Data below Start Marker
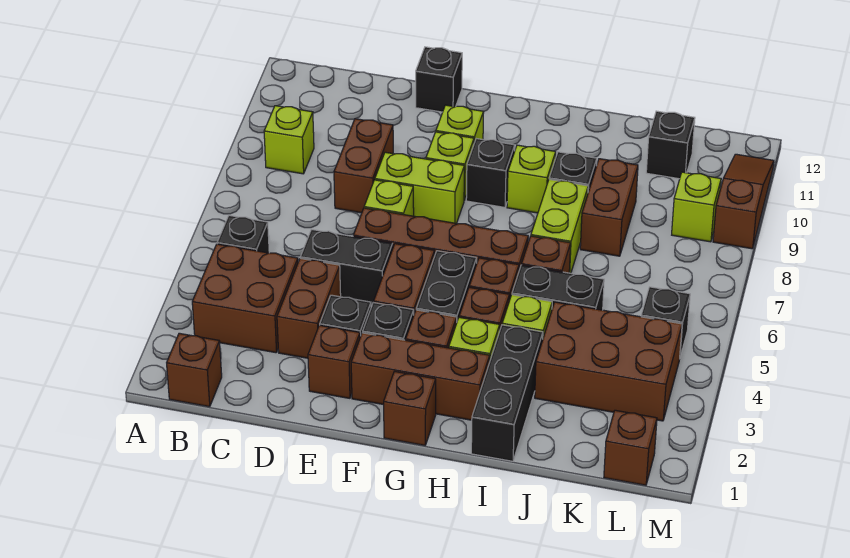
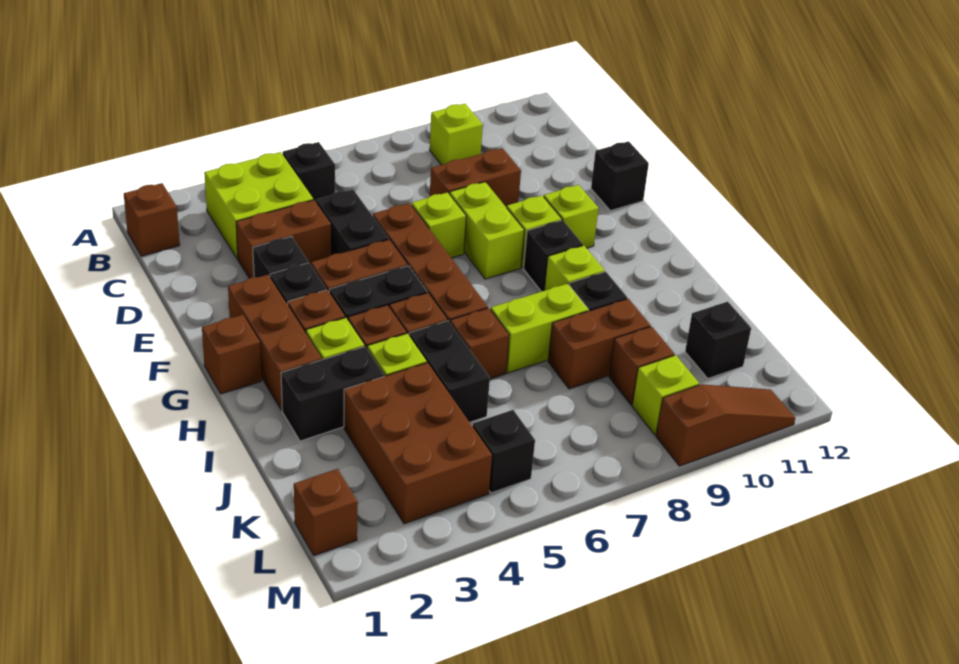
brown brick B3:C4 level 1 -> lime brick B3:C4 level 1
brown brick E2 level 1 -> brown brick K9 level 1
black brick I1:I3 level 1 -> black brick I2:I3 level 1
Data below End Marker
Assignment => Which lines run from the one containing "brown brick E2" through the end of the material? Output exactly those lines and no others.

Task answer =>
brown brick E2 level 1 -> brown brick K9 level 1
black brick I1:I3 level 1 -> black brick I2:I3 level 1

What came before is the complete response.